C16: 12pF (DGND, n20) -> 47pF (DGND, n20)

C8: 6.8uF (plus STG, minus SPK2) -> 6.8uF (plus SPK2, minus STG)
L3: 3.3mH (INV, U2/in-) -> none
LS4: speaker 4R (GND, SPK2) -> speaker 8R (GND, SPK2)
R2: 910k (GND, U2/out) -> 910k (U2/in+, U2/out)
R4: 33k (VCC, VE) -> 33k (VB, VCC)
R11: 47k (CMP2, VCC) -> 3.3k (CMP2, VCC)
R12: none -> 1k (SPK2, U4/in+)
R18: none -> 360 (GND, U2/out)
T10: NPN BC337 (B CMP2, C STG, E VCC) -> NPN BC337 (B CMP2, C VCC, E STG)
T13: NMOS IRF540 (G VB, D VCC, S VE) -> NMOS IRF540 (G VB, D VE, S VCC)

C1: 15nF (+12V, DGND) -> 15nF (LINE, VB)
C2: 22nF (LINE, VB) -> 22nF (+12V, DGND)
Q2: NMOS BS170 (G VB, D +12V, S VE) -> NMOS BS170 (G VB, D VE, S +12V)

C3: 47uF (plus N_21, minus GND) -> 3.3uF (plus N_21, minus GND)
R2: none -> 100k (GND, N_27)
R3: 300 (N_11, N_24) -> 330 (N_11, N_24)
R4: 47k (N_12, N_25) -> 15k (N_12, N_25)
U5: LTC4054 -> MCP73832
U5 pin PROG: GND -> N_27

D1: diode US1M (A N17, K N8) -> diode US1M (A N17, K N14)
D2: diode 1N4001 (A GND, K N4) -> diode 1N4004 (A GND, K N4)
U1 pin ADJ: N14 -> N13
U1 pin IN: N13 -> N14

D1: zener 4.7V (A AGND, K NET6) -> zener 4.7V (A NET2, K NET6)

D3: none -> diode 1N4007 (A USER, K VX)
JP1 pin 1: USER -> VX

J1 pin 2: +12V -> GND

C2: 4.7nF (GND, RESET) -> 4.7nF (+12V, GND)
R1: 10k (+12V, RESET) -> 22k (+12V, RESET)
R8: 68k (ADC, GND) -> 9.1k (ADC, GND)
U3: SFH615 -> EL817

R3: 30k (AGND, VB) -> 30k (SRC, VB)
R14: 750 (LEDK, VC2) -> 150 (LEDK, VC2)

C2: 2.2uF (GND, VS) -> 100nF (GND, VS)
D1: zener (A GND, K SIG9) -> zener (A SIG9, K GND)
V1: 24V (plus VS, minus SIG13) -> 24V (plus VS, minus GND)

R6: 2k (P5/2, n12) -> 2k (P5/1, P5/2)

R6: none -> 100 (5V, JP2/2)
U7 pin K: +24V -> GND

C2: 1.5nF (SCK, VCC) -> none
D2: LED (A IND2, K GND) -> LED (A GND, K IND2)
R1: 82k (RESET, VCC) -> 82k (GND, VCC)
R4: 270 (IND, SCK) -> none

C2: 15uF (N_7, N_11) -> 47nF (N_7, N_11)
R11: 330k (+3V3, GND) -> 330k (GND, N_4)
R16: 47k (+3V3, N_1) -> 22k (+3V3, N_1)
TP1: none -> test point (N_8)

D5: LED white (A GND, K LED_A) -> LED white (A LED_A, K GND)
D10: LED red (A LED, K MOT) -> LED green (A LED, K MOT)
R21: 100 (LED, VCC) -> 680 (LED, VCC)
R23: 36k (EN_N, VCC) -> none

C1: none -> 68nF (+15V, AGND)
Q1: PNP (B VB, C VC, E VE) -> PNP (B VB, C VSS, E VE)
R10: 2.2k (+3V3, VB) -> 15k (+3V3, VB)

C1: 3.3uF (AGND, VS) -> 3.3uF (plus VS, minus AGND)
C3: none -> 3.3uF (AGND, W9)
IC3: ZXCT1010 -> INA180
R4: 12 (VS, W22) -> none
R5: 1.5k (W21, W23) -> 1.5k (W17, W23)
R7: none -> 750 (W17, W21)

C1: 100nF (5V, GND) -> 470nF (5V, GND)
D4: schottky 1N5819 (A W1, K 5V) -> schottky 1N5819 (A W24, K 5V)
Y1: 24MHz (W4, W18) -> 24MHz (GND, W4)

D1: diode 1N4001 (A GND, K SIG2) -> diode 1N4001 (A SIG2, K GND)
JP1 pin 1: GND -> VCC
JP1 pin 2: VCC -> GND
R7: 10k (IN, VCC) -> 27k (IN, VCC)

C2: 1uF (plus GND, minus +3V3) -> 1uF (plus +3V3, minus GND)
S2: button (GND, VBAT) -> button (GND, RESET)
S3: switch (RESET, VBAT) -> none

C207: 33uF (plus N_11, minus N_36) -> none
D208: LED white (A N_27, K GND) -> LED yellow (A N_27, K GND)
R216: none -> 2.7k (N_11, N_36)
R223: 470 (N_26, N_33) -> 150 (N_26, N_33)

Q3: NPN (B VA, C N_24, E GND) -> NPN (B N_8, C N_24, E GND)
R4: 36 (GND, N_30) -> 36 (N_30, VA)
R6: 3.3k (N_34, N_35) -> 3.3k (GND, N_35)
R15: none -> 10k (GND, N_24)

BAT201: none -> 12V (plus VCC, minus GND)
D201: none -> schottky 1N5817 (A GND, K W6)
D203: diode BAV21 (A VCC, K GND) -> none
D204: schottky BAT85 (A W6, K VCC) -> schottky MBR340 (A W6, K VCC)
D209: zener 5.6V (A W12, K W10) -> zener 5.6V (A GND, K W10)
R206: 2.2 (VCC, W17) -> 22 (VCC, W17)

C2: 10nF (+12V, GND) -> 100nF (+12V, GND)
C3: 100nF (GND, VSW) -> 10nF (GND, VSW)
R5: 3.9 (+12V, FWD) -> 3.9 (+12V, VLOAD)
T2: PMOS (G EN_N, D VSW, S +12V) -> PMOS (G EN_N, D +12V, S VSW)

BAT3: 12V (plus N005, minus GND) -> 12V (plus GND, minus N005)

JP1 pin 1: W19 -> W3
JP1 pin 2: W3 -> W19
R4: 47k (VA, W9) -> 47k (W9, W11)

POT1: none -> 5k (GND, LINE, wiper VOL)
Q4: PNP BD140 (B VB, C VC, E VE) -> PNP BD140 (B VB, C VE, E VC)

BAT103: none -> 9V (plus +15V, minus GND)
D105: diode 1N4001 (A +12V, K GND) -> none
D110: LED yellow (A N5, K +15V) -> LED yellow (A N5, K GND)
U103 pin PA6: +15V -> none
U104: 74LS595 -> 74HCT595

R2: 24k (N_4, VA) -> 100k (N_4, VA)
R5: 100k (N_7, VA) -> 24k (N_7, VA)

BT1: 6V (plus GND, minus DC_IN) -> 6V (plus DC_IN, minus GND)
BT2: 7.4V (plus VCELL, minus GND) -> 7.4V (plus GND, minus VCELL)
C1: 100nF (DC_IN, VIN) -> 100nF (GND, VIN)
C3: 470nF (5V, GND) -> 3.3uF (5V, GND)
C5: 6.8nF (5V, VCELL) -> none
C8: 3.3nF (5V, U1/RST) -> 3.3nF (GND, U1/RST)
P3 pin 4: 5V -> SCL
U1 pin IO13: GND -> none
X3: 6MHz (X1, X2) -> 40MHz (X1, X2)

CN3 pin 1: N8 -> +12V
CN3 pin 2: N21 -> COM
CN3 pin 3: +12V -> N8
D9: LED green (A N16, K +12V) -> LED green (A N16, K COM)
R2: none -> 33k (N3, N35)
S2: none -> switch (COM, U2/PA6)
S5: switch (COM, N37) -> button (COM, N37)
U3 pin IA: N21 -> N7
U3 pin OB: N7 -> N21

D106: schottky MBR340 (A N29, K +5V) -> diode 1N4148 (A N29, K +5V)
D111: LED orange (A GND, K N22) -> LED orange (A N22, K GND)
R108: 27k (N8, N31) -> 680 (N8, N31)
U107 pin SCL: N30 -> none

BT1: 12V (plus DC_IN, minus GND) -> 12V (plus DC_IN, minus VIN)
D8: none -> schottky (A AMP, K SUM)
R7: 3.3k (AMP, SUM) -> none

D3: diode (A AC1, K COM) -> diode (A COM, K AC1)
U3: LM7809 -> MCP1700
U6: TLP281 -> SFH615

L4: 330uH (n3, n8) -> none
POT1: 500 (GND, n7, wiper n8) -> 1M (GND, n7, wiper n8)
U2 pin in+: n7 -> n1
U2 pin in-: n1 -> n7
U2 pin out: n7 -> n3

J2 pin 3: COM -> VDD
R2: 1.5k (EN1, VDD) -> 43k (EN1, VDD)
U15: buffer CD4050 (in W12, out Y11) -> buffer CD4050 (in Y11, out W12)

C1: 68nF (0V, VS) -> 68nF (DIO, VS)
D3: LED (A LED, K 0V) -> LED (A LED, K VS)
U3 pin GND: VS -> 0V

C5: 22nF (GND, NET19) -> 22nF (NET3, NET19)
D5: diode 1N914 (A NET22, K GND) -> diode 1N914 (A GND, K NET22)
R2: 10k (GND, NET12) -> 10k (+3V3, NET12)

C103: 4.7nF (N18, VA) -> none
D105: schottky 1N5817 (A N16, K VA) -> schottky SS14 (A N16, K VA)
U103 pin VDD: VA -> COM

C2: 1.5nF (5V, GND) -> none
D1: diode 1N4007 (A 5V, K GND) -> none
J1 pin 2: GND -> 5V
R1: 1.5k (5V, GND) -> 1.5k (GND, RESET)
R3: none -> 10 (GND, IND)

• • • • •

# What you will do:
Using the entries above, give back exactly the line containing "JP1 pin 1: USER -> VX", the line containing "R7: 10k (IN, VCC) -> 27k (IN, VCC)", and every line between them, and nothing else.

# Answer space:
JP1 pin 1: USER -> VX

J1 pin 2: +12V -> GND

C2: 4.7nF (GND, RESET) -> 4.7nF (+12V, GND)
R1: 10k (+12V, RESET) -> 22k (+12V, RESET)
R8: 68k (ADC, GND) -> 9.1k (ADC, GND)
U3: SFH615 -> EL817

R3: 30k (AGND, VB) -> 30k (SRC, VB)
R14: 750 (LEDK, VC2) -> 150 (LEDK, VC2)

C2: 2.2uF (GND, VS) -> 100nF (GND, VS)
D1: zener (A GND, K SIG9) -> zener (A SIG9, K GND)
V1: 24V (plus VS, minus SIG13) -> 24V (plus VS, minus GND)

R6: 2k (P5/2, n12) -> 2k (P5/1, P5/2)

R6: none -> 100 (5V, JP2/2)
U7 pin K: +24V -> GND

C2: 1.5nF (SCK, VCC) -> none
D2: LED (A IND2, K GND) -> LED (A GND, K IND2)
R1: 82k (RESET, VCC) -> 82k (GND, VCC)
R4: 270 (IND, SCK) -> none

C2: 15uF (N_7, N_11) -> 47nF (N_7, N_11)
R11: 330k (+3V3, GND) -> 330k (GND, N_4)
R16: 47k (+3V3, N_1) -> 22k (+3V3, N_1)
TP1: none -> test point (N_8)

D5: LED white (A GND, K LED_A) -> LED white (A LED_A, K GND)
D10: LED red (A LED, K MOT) -> LED green (A LED, K MOT)
R21: 100 (LED, VCC) -> 680 (LED, VCC)
R23: 36k (EN_N, VCC) -> none

C1: none -> 68nF (+15V, AGND)
Q1: PNP (B VB, C VC, E VE) -> PNP (B VB, C VSS, E VE)
R10: 2.2k (+3V3, VB) -> 15k (+3V3, VB)

C1: 3.3uF (AGND, VS) -> 3.3uF (plus VS, minus AGND)
C3: none -> 3.3uF (AGND, W9)
IC3: ZXCT1010 -> INA180
R4: 12 (VS, W22) -> none
R5: 1.5k (W21, W23) -> 1.5k (W17, W23)
R7: none -> 750 (W17, W21)

C1: 100nF (5V, GND) -> 470nF (5V, GND)
D4: schottky 1N5819 (A W1, K 5V) -> schottky 1N5819 (A W24, K 5V)
Y1: 24MHz (W4, W18) -> 24MHz (GND, W4)

D1: diode 1N4001 (A GND, K SIG2) -> diode 1N4001 (A SIG2, K GND)
JP1 pin 1: GND -> VCC
JP1 pin 2: VCC -> GND
R7: 10k (IN, VCC) -> 27k (IN, VCC)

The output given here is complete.